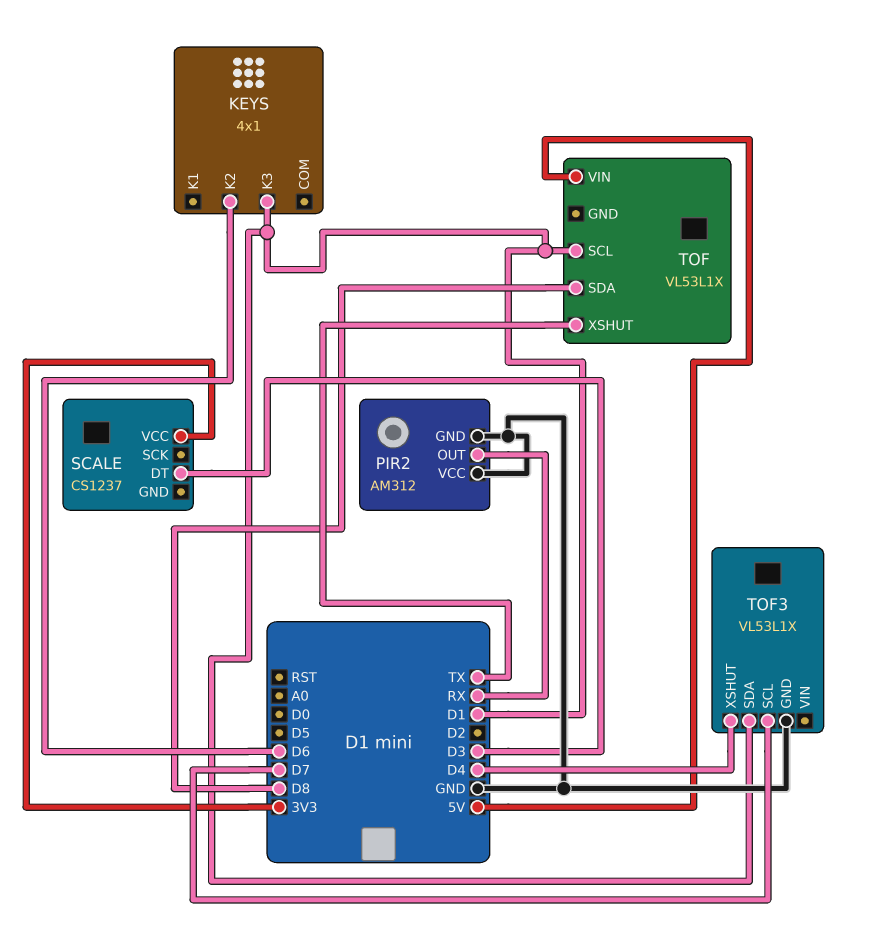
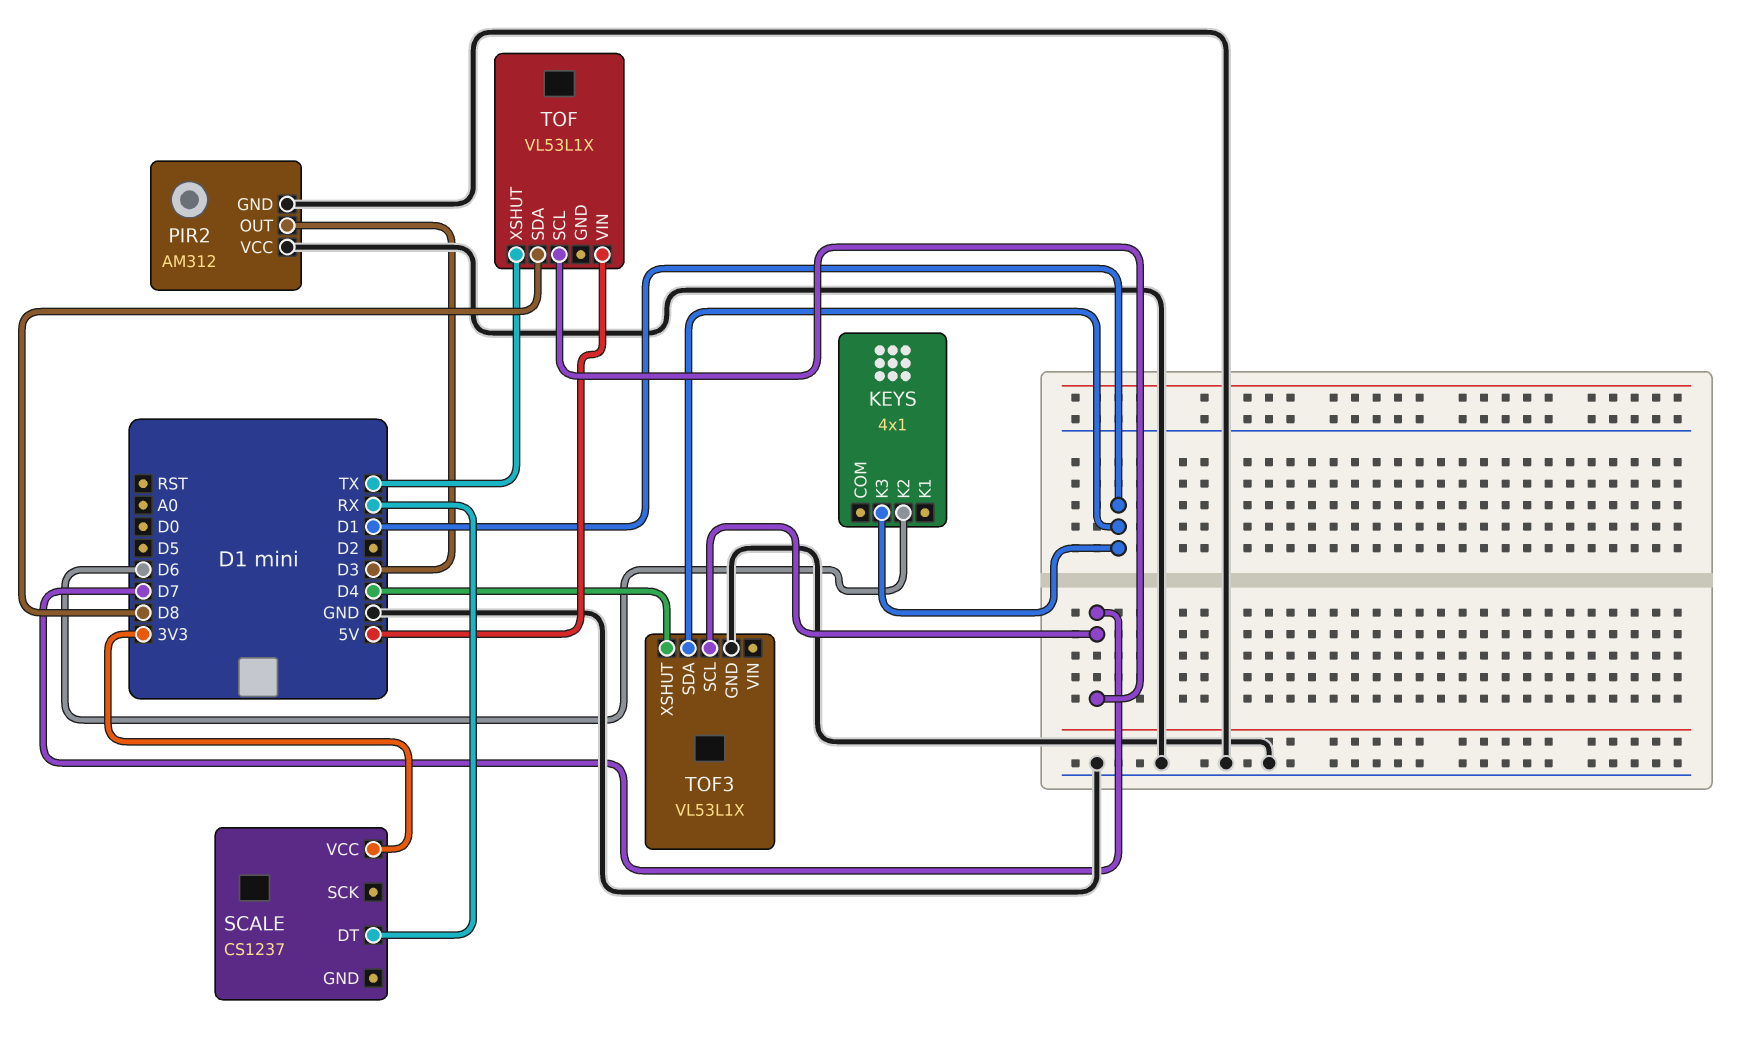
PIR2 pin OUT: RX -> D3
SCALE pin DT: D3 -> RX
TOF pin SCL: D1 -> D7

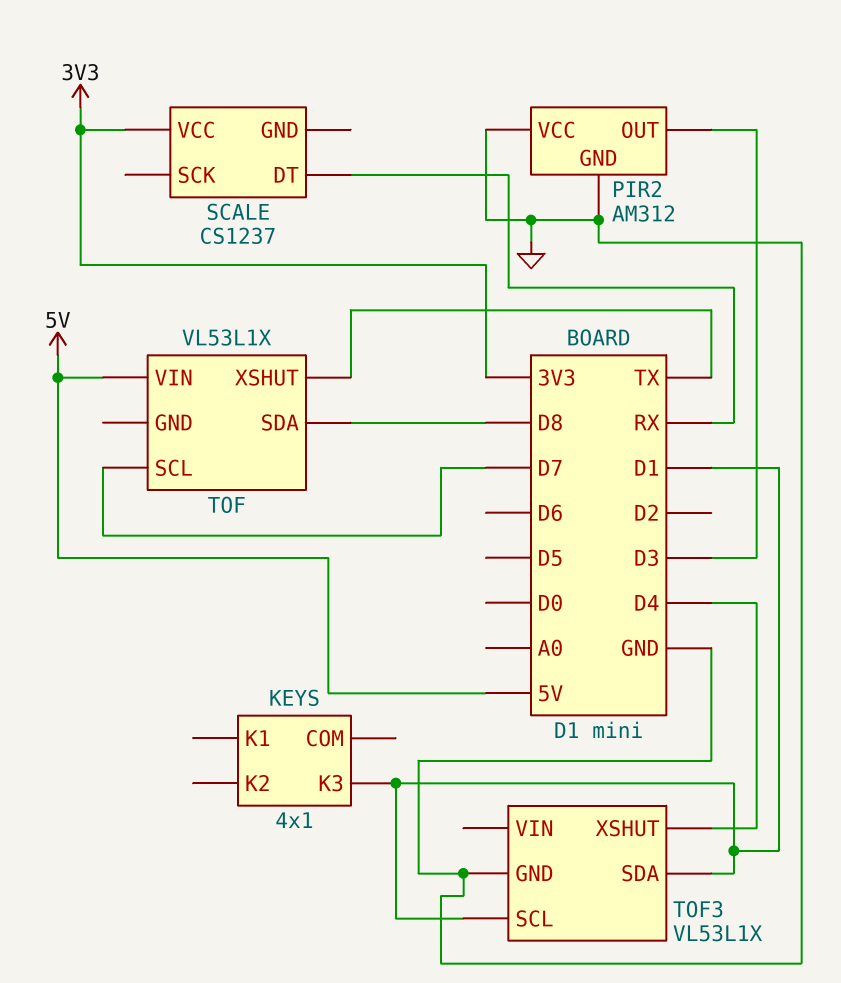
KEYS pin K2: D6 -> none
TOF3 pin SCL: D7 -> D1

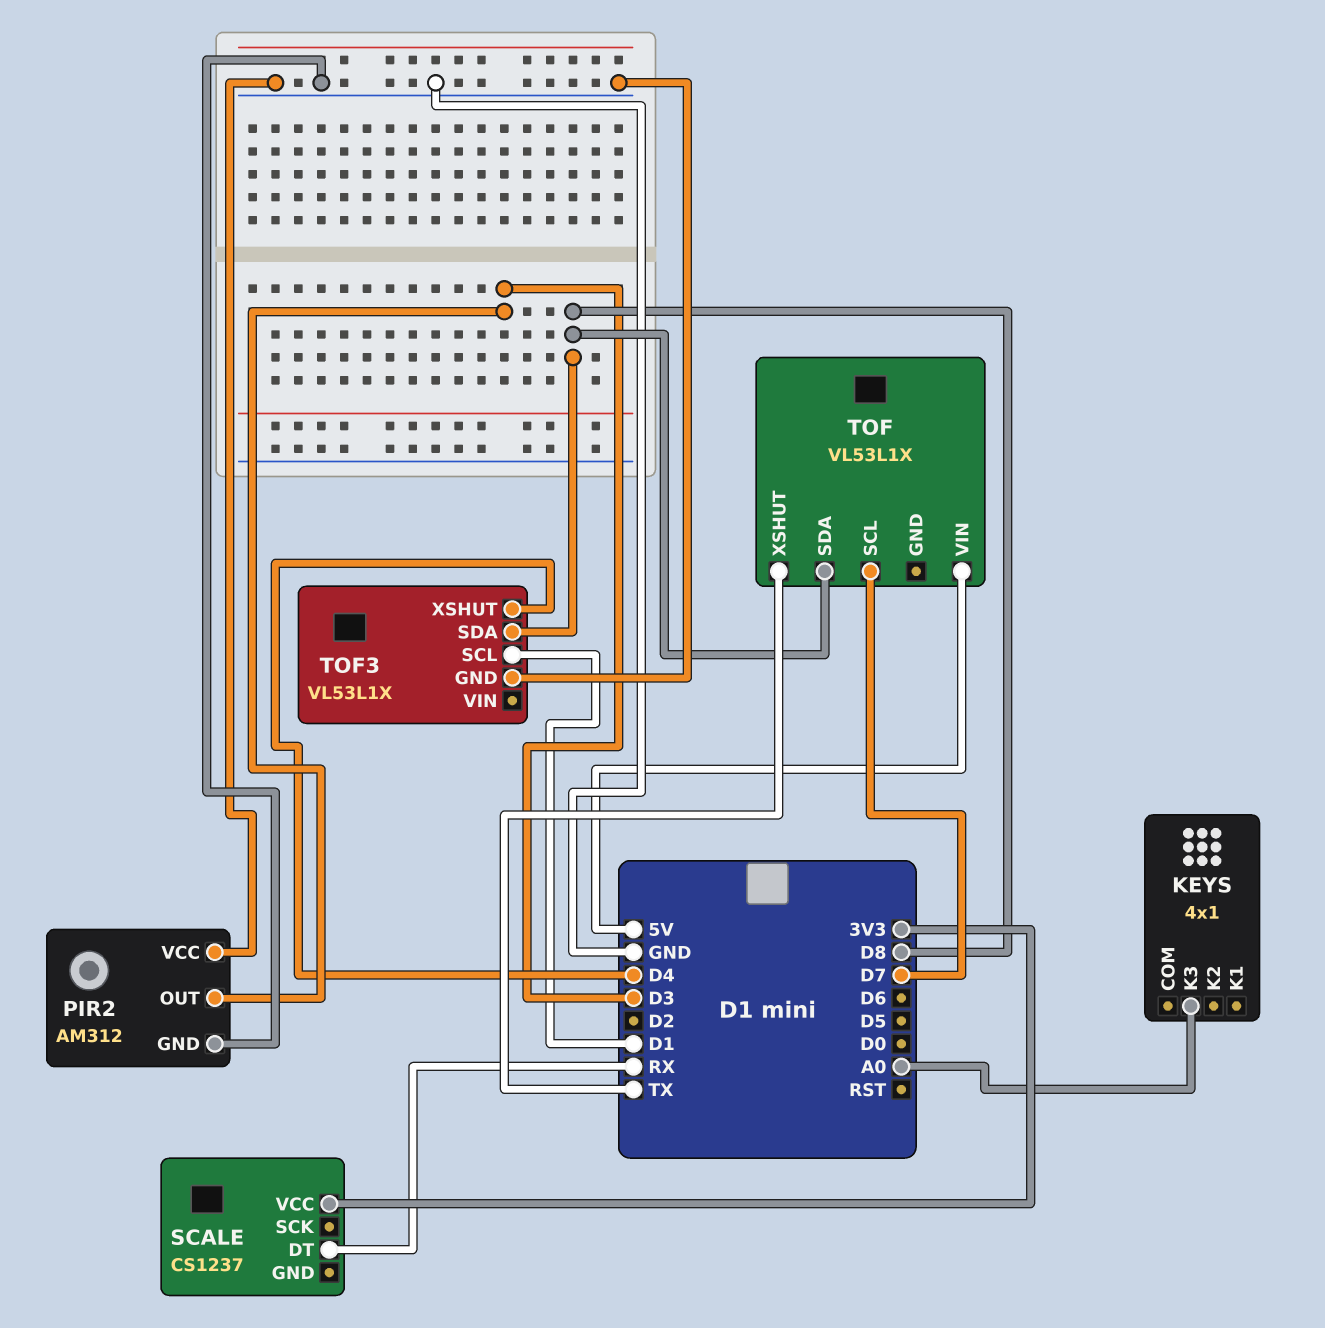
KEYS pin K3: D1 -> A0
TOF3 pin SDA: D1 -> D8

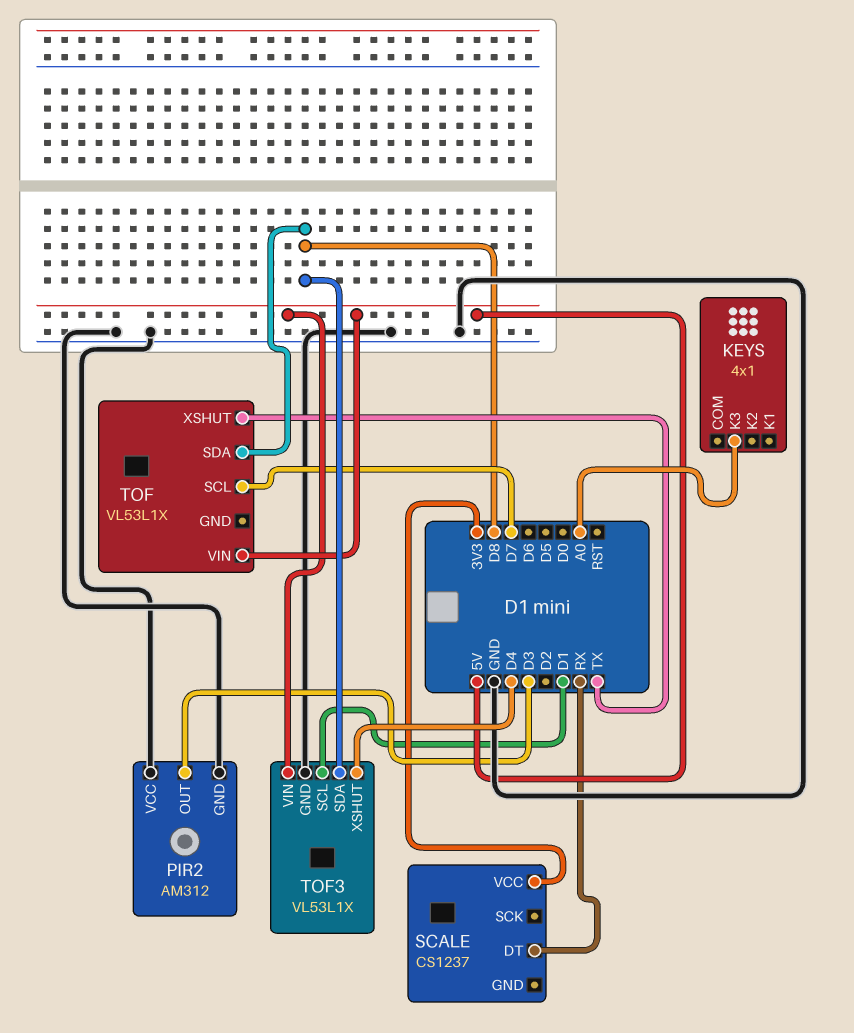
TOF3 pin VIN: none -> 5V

Exercise goal:
A faithful, word-for-word copy of the data is needed; the pictures should not appear in it.

Written answer:
PIR2 pin OUT: RX -> D3
SCALE pin DT: D3 -> RX
TOF pin SCL: D1 -> D7

KEYS pin K2: D6 -> none
TOF3 pin SCL: D7 -> D1

KEYS pin K3: D1 -> A0
TOF3 pin SDA: D1 -> D8

TOF3 pin VIN: none -> 5V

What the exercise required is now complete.